** Given records follows **

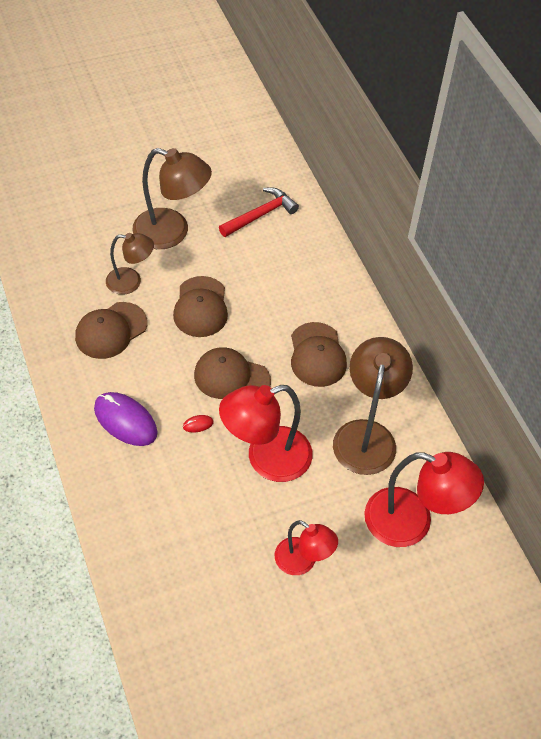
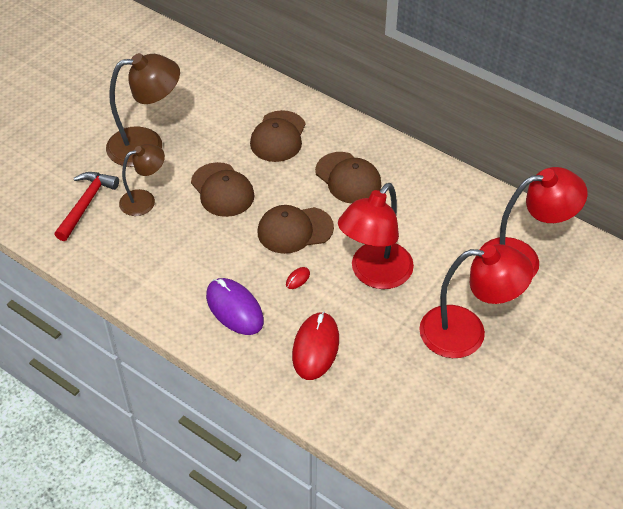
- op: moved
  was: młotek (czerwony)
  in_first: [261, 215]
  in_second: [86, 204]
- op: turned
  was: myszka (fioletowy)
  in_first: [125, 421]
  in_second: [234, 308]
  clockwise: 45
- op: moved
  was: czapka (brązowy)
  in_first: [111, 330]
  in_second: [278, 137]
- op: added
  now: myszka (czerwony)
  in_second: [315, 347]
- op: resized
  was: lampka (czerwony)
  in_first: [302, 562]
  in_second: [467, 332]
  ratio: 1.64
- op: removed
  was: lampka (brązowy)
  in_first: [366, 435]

** End of Given records **

The problem: Give the number of lines in the entries above that include the word "czerwony", and nothing more.

Solution to this task: 3